● **RECORDS FOR THIS TASK**:
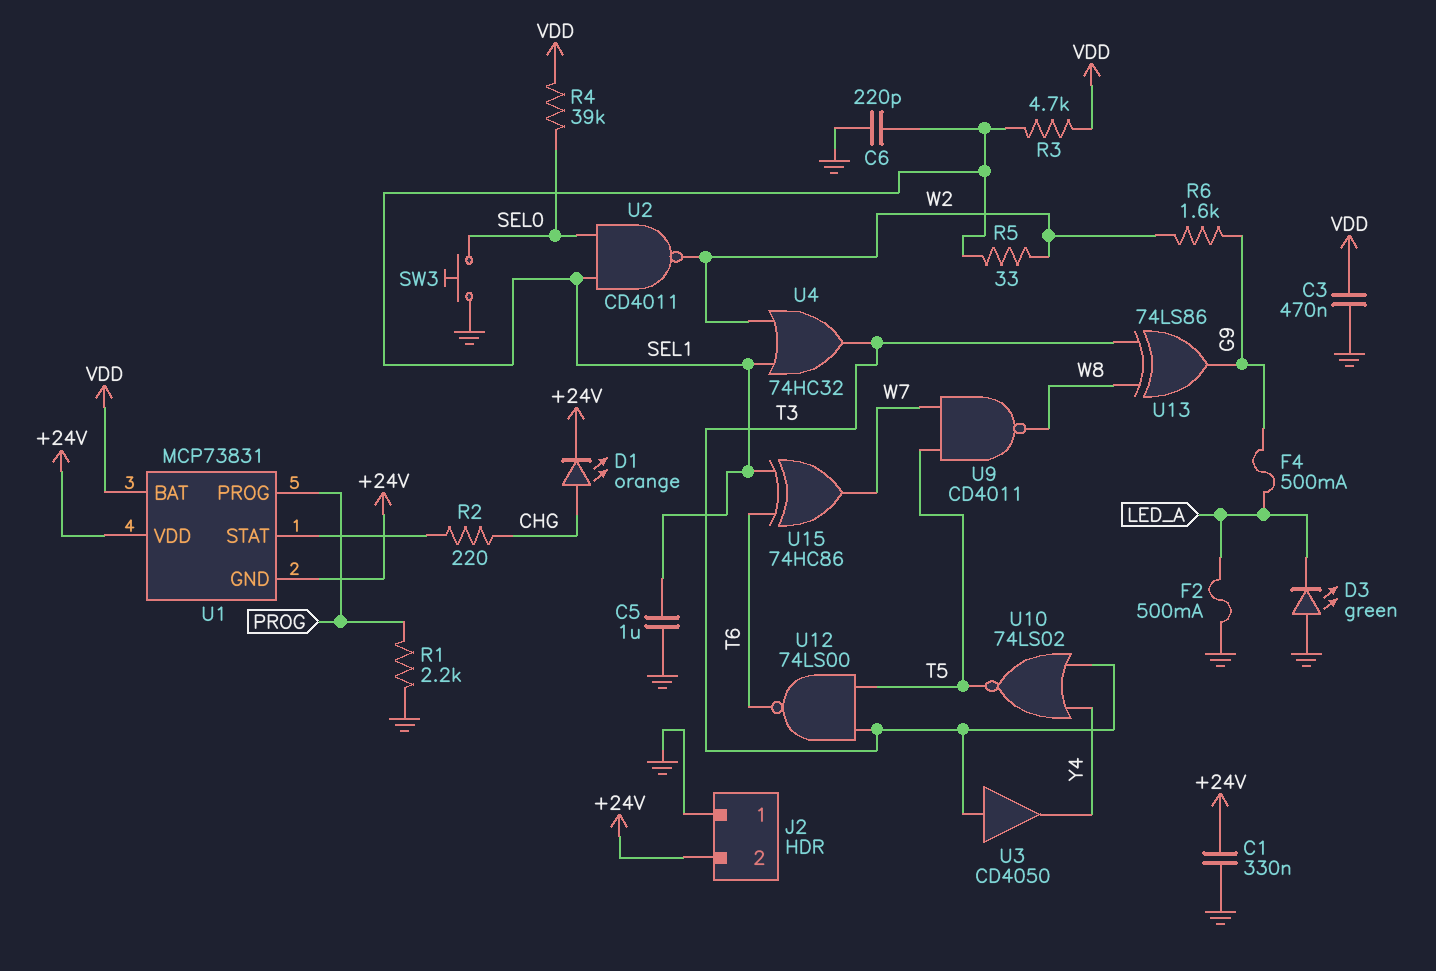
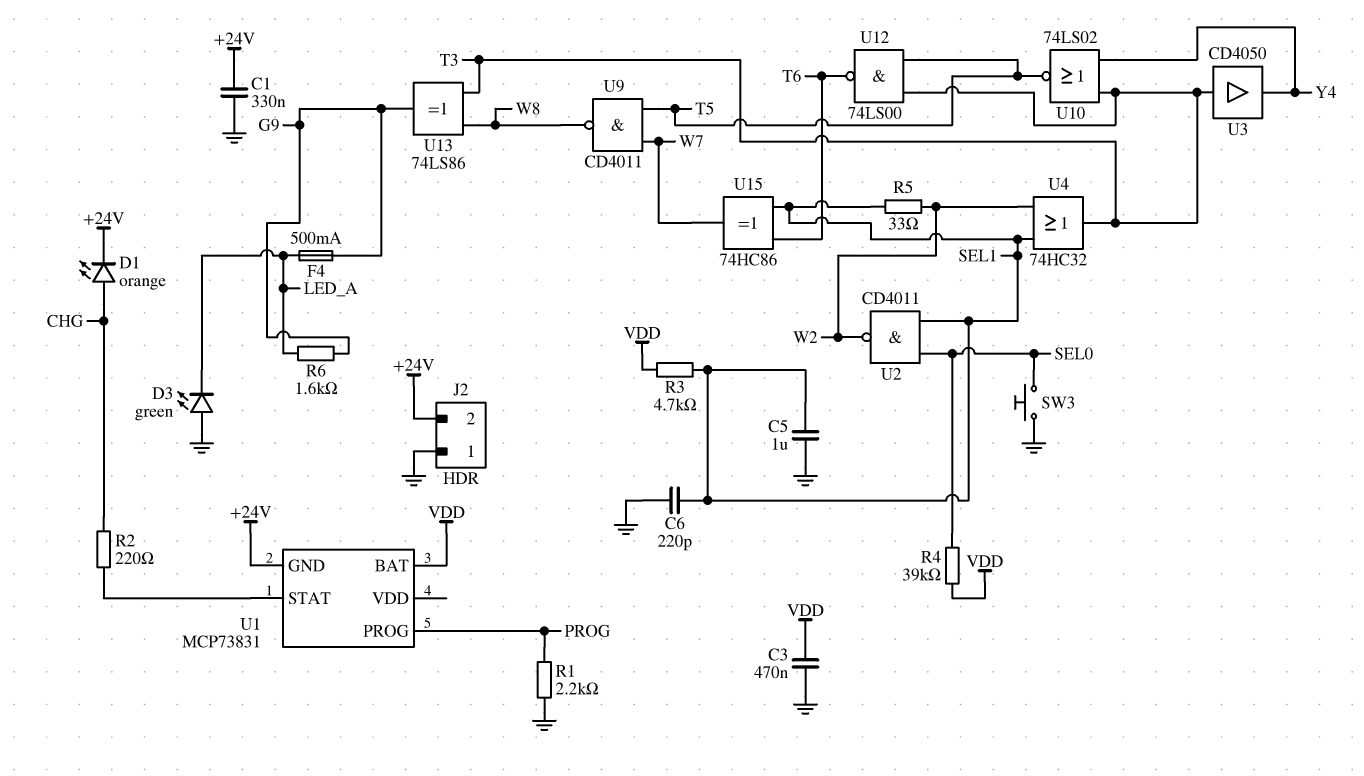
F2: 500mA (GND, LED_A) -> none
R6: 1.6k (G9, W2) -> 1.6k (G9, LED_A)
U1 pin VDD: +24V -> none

--

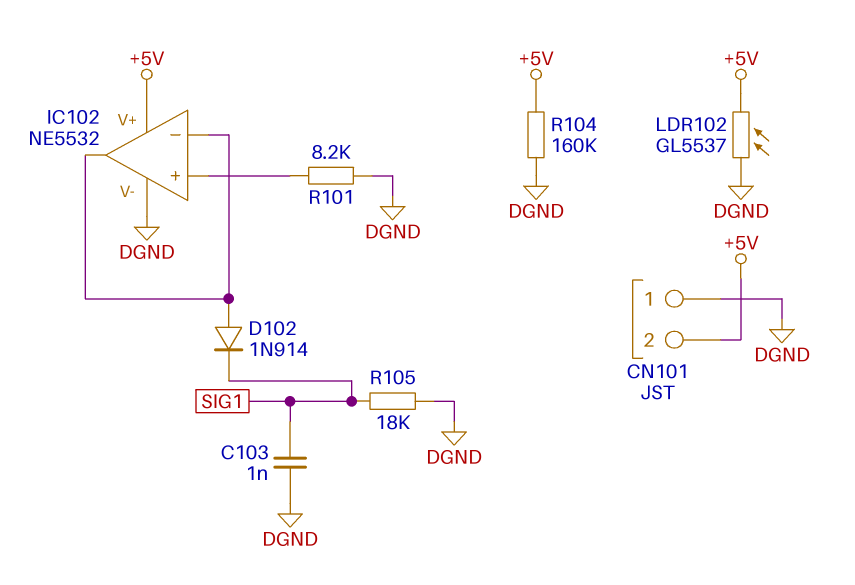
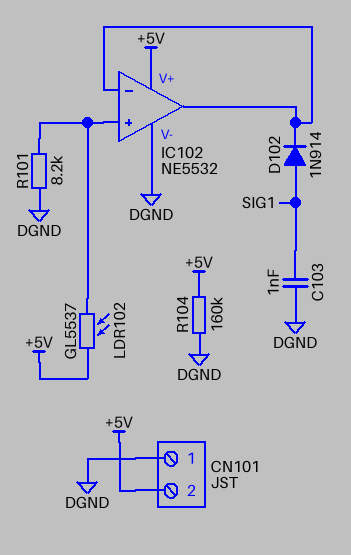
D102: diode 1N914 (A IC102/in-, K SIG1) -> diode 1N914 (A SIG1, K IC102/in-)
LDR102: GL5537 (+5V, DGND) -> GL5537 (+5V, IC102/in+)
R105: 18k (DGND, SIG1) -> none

...

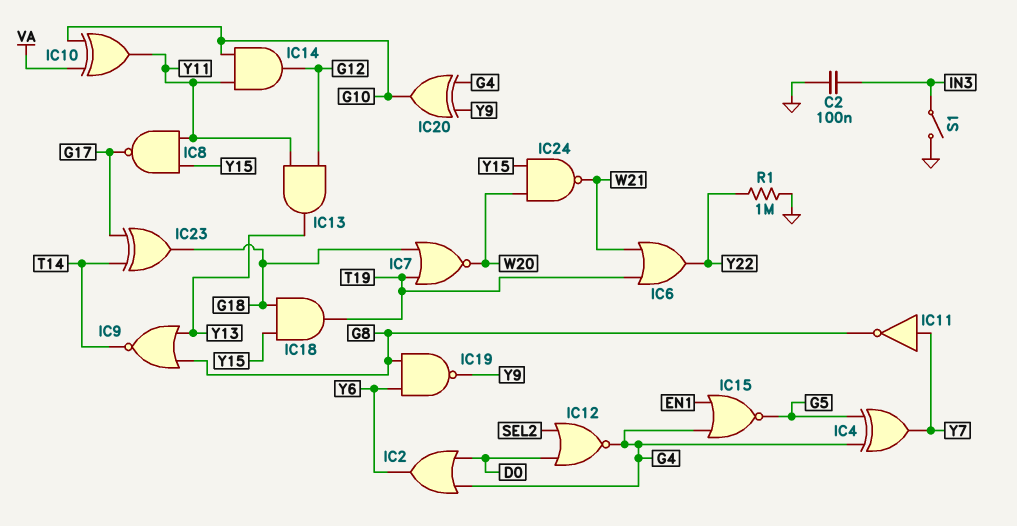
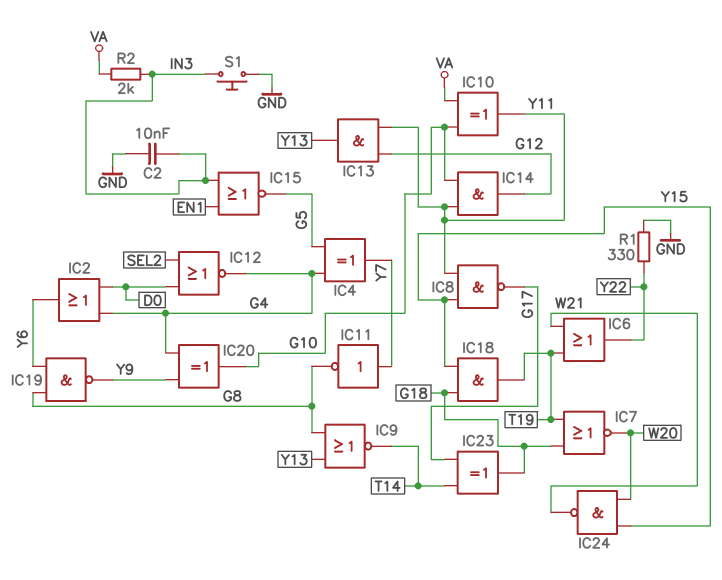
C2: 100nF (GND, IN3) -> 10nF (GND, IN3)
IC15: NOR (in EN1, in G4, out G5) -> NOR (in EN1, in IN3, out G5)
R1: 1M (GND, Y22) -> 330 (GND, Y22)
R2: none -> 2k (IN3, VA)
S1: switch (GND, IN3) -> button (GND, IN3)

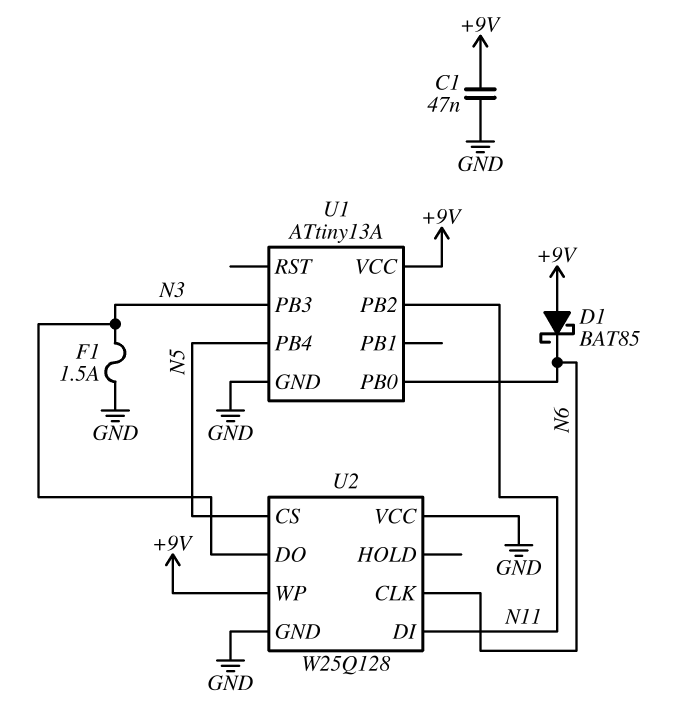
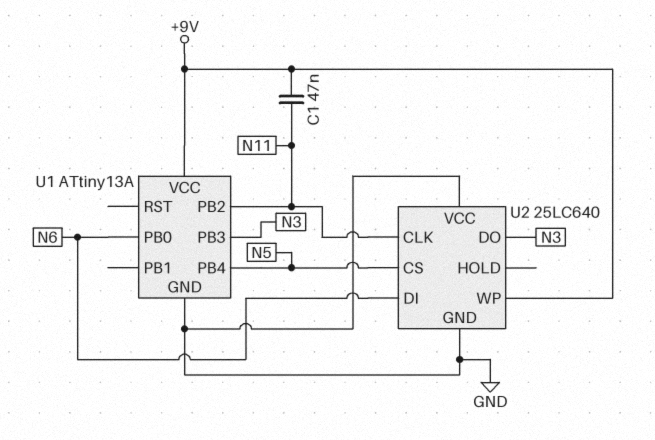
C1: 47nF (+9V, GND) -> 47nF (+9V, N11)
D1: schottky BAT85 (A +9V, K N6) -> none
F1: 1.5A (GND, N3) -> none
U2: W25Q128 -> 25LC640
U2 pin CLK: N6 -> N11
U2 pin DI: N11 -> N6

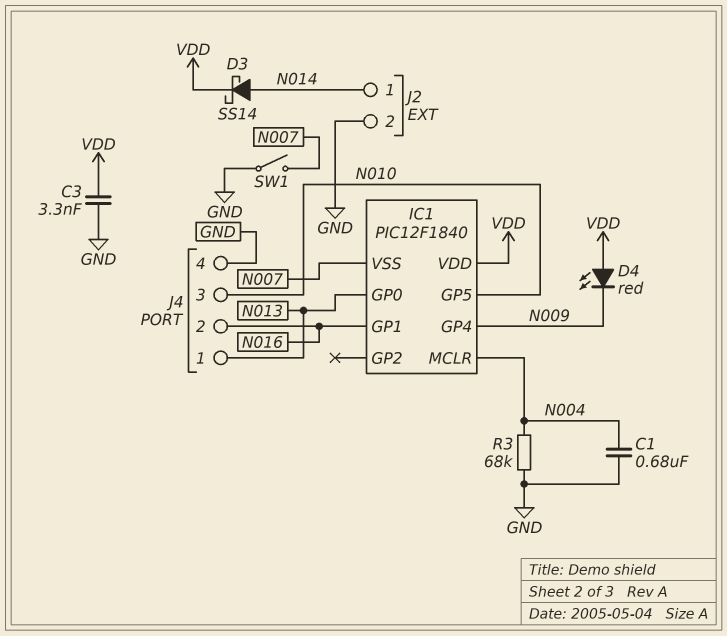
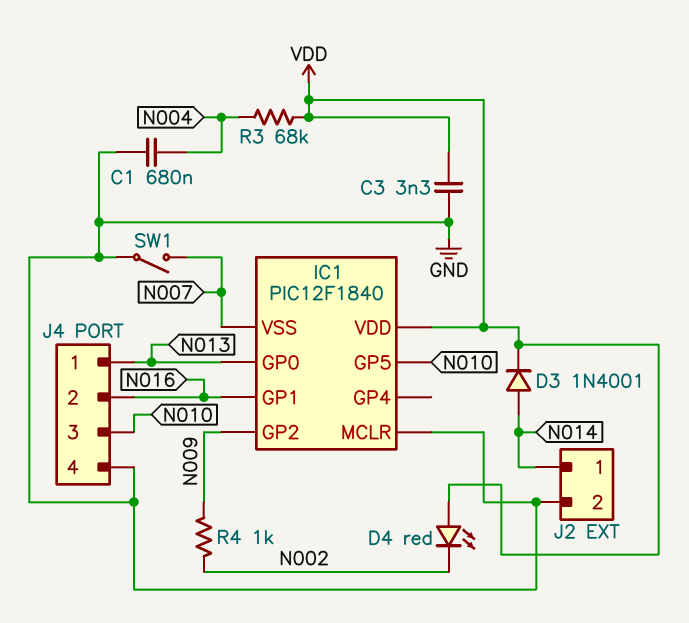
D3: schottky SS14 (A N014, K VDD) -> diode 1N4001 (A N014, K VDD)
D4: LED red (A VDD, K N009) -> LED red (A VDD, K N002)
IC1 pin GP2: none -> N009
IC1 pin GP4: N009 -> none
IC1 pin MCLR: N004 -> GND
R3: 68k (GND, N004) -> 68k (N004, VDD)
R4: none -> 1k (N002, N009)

● **TASK DETAILS**: Transcribe, from the material above, the stretch starting at the line with "U2: W25Q128 -> 25LC640" and ending at the line with "R4: none -> 1k (N002, N009)", both included, exactly. Do not carry over pictures.

● **RESULT FOR THIS EXERCISE**:
U2: W25Q128 -> 25LC640
U2 pin CLK: N6 -> N11
U2 pin DI: N11 -> N6

D3: schottky SS14 (A N014, K VDD) -> diode 1N4001 (A N014, K VDD)
D4: LED red (A VDD, K N009) -> LED red (A VDD, K N002)
IC1 pin GP2: none -> N009
IC1 pin GP4: N009 -> none
IC1 pin MCLR: N004 -> GND
R3: 68k (GND, N004) -> 68k (N004, VDD)
R4: none -> 1k (N002, N009)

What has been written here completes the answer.